> Aim of the task:
Tally the lines in the records underneath that contain the string "right", and state the figure by itself.

> Material provided:
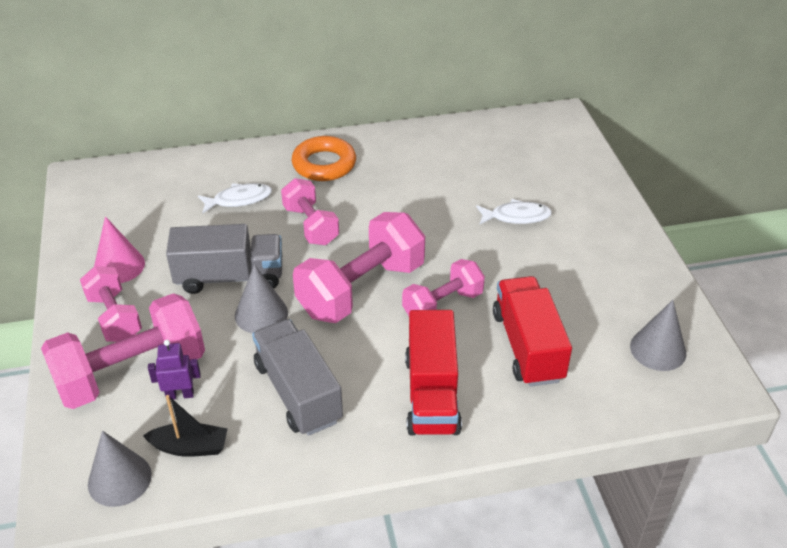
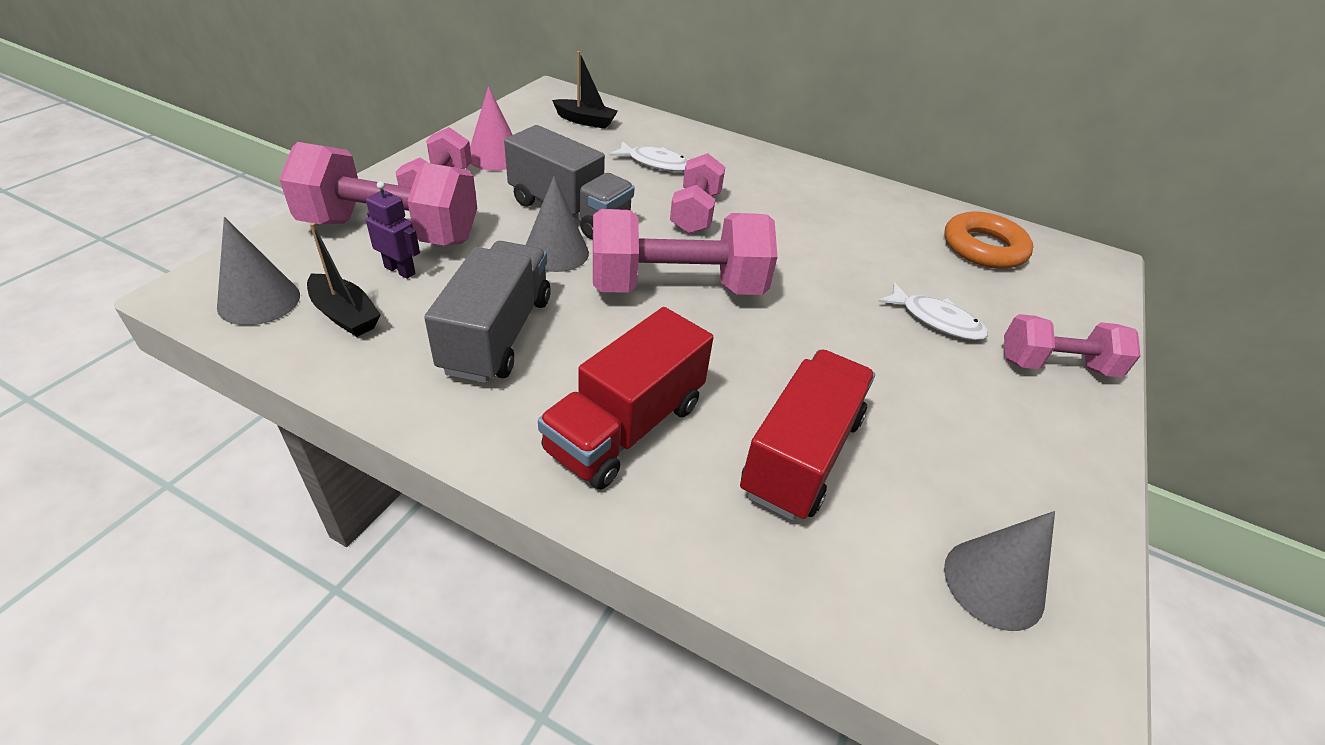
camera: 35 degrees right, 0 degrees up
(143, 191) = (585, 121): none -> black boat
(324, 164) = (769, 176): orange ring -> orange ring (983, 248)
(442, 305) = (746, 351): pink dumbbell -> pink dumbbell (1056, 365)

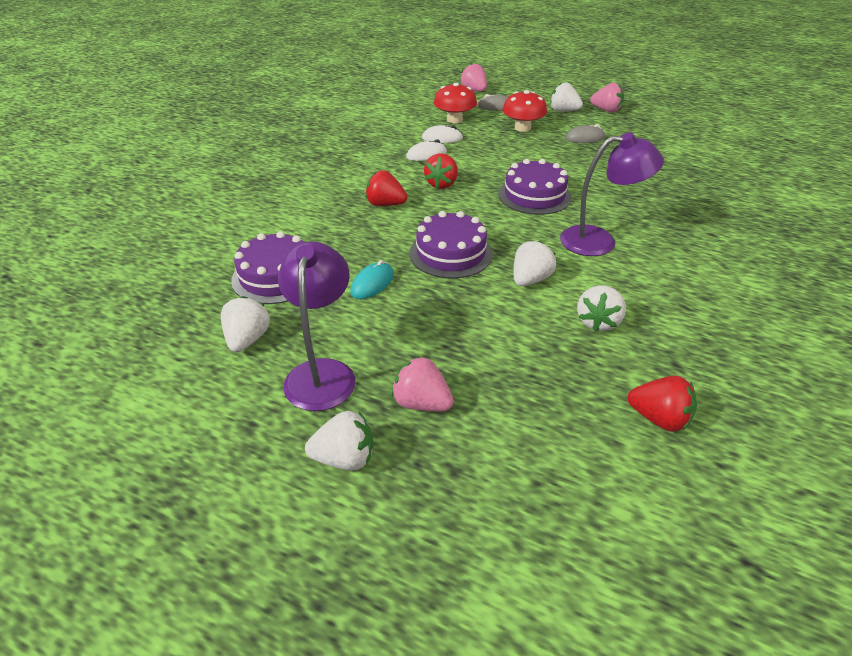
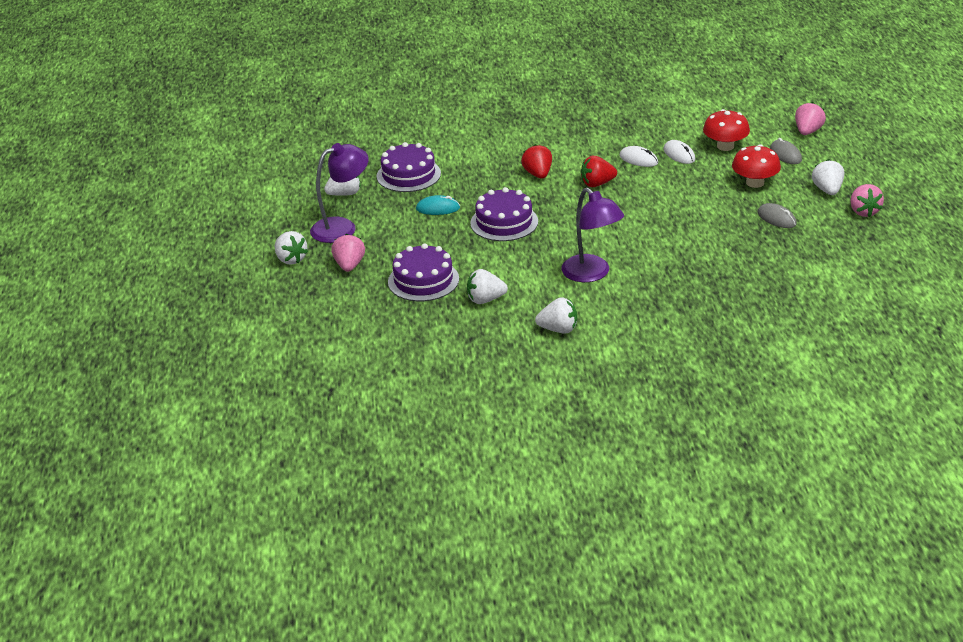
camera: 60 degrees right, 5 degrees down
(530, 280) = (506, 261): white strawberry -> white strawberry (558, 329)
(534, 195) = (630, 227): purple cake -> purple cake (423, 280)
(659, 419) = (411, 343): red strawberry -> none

> Written solution:
2